**Your goal**
Give back exactly the lines of the material below that start at the line containing "camera: 90 degrees left, 5 degrees down" and end at the line containing "(657, 209) = (329, 128): yellow", and no others.

**Material provided**
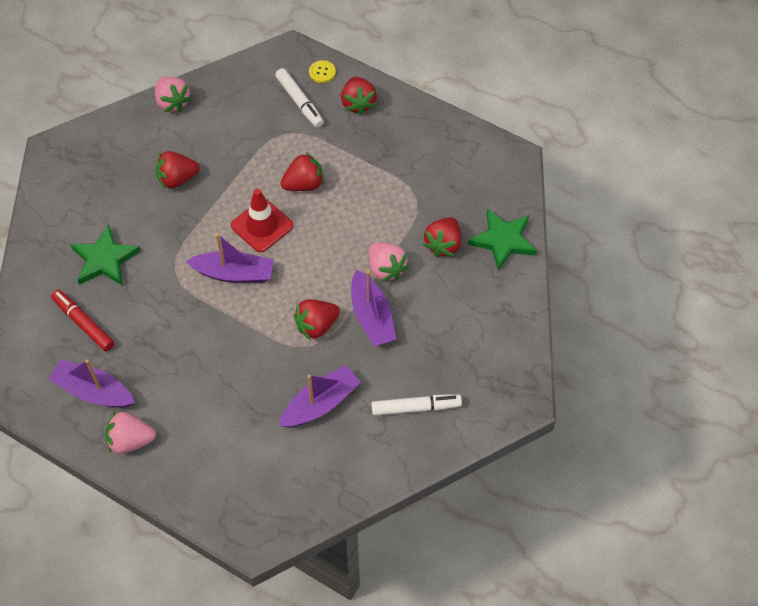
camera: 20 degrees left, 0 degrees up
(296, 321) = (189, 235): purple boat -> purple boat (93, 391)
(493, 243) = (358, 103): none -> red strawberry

...

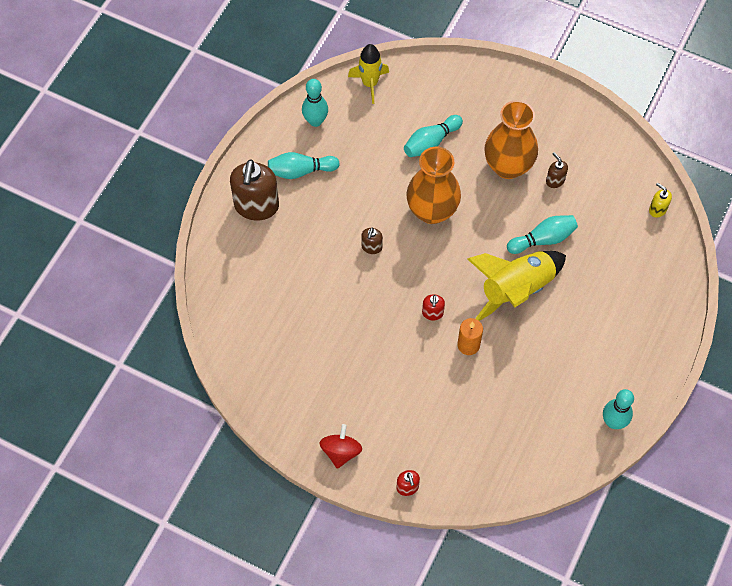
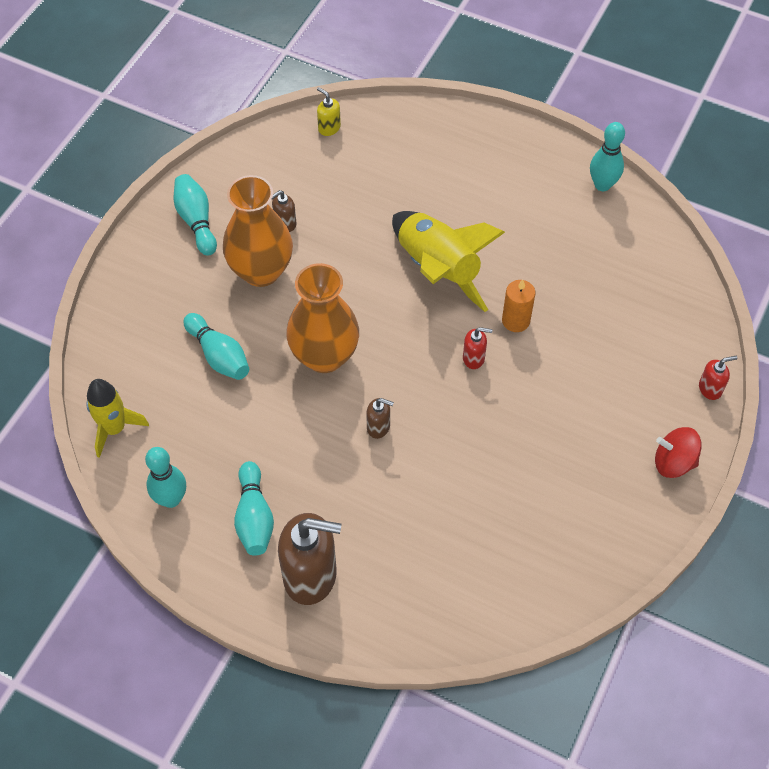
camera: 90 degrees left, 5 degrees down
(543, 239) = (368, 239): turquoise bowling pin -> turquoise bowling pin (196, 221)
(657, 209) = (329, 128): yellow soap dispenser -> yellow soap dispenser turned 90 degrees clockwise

**Written solution**
camera: 90 degrees left, 5 degrees down
(543, 239) = (368, 239): turquoise bowling pin -> turquoise bowling pin (196, 221)
(657, 209) = (329, 128): yellow soap dispenser -> yellow soap dispenser turned 90 degrees clockwise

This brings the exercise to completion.